===== Data supplied

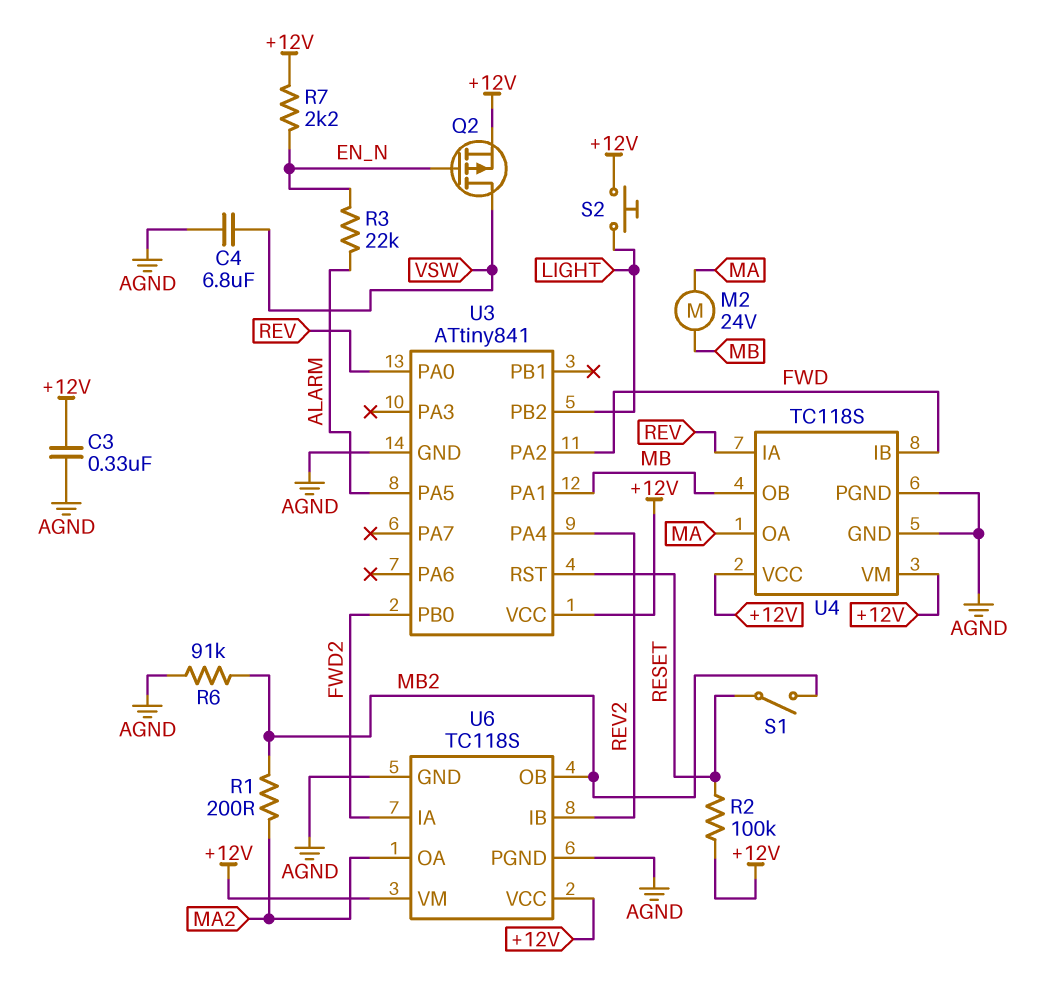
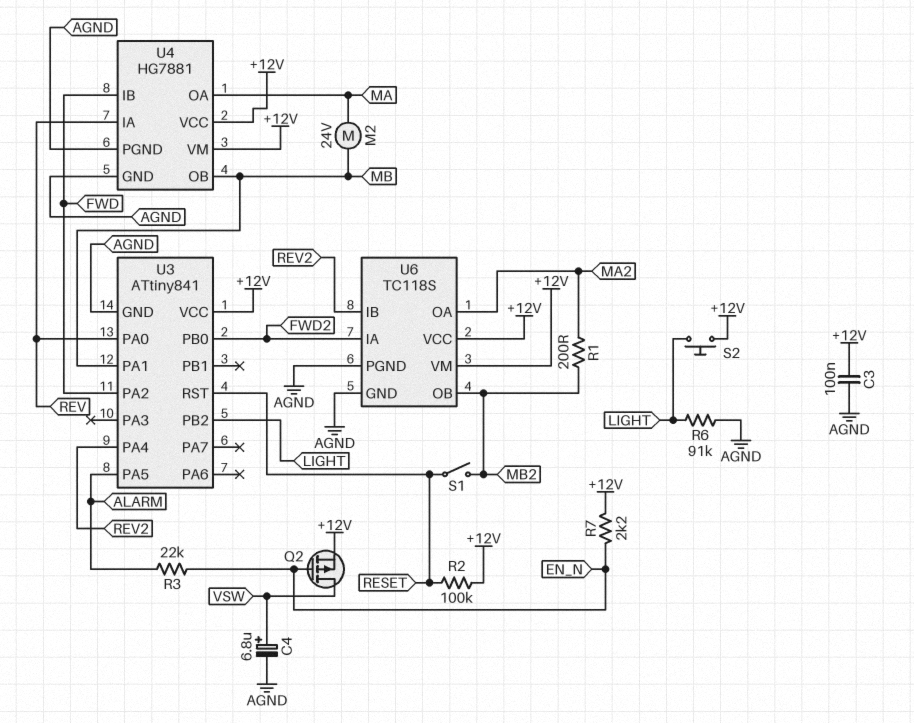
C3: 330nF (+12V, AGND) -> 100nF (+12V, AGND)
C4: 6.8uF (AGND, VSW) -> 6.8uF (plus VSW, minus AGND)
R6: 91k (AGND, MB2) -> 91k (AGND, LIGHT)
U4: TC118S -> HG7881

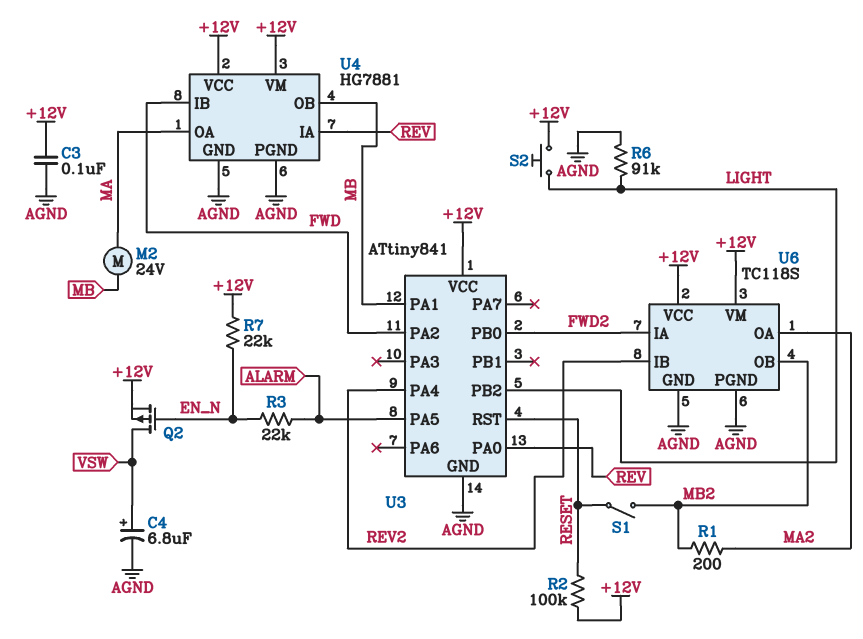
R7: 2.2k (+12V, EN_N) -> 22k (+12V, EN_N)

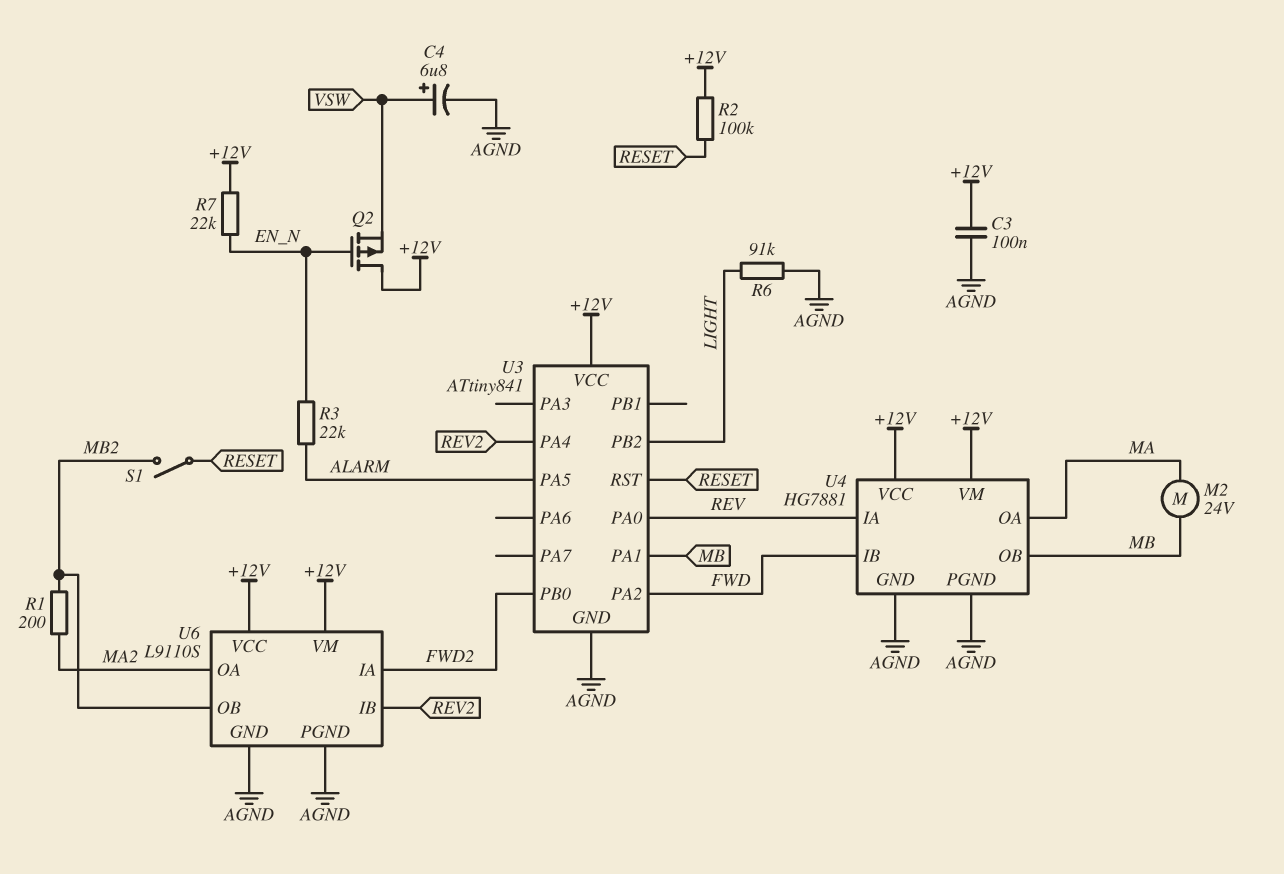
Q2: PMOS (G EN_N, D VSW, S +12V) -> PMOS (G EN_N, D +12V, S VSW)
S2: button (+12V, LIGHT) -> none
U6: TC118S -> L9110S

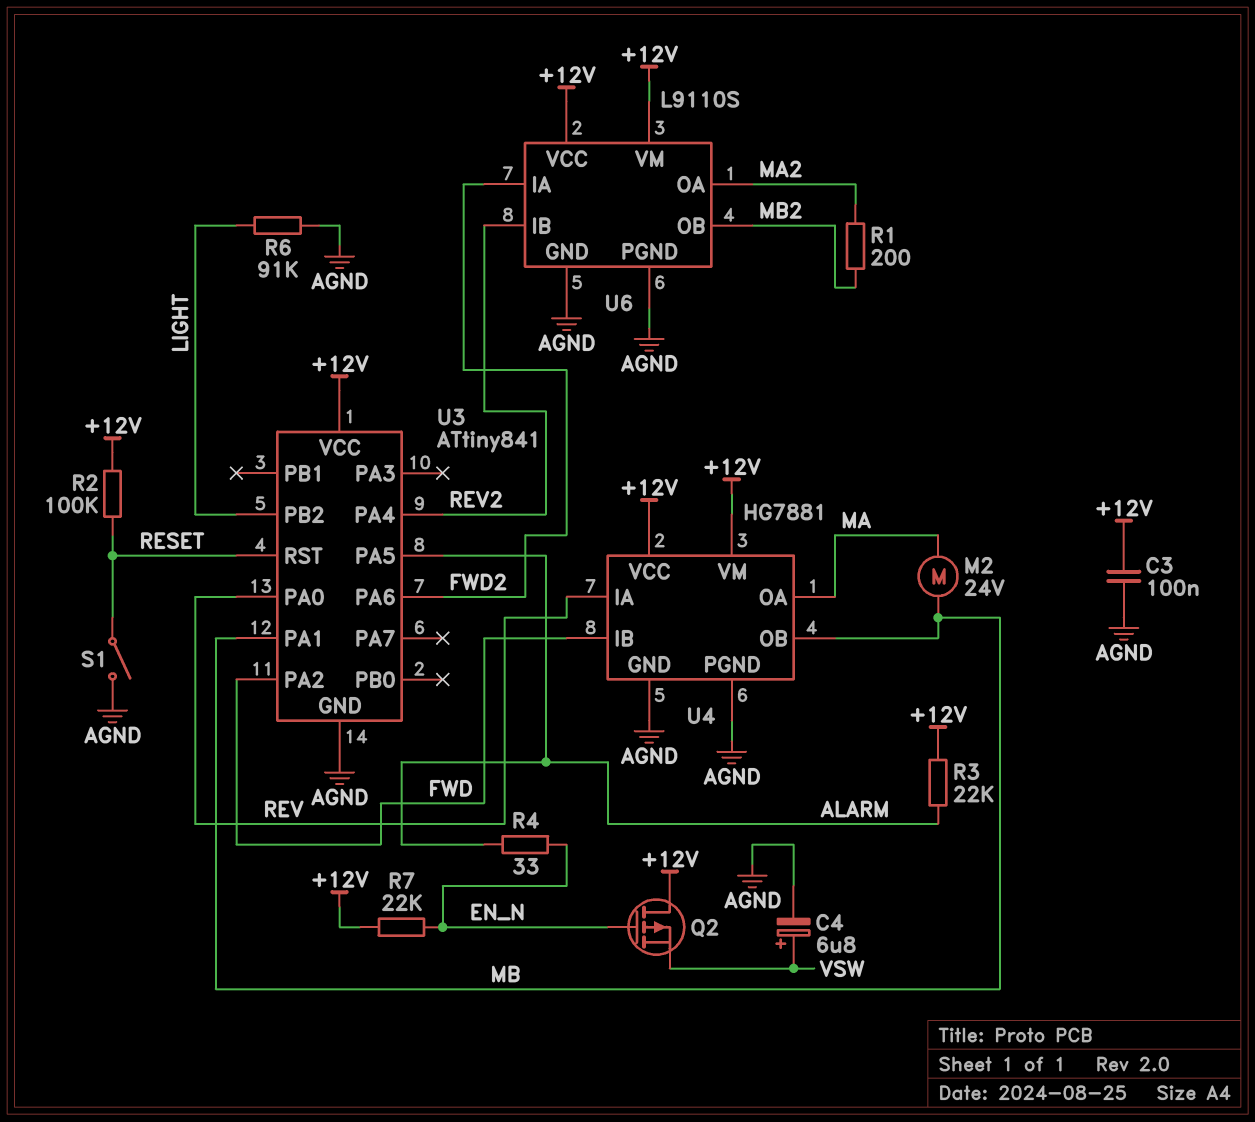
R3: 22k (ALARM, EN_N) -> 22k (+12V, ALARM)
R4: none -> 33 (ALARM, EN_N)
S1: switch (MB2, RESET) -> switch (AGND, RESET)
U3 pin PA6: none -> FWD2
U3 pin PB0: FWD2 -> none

==========
===== Data supplied

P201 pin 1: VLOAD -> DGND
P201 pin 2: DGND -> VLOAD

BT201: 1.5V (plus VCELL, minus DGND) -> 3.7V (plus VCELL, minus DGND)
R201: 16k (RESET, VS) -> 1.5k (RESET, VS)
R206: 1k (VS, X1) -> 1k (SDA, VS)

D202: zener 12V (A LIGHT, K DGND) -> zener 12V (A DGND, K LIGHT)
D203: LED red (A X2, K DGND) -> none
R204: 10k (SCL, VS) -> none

==========

▸ **Goal of the exercise**: Using the records above, restate word for word the lines from the one with "R3: 22k (ALARM, EN_N) -> 22k (+12V, ALARM)" through the one with "U3 pin PB0: FWD2 -> none", both included.

▸ **Problem solution**:
R3: 22k (ALARM, EN_N) -> 22k (+12V, ALARM)
R4: none -> 33 (ALARM, EN_N)
S1: switch (MB2, RESET) -> switch (AGND, RESET)
U3 pin PA6: none -> FWD2
U3 pin PB0: FWD2 -> none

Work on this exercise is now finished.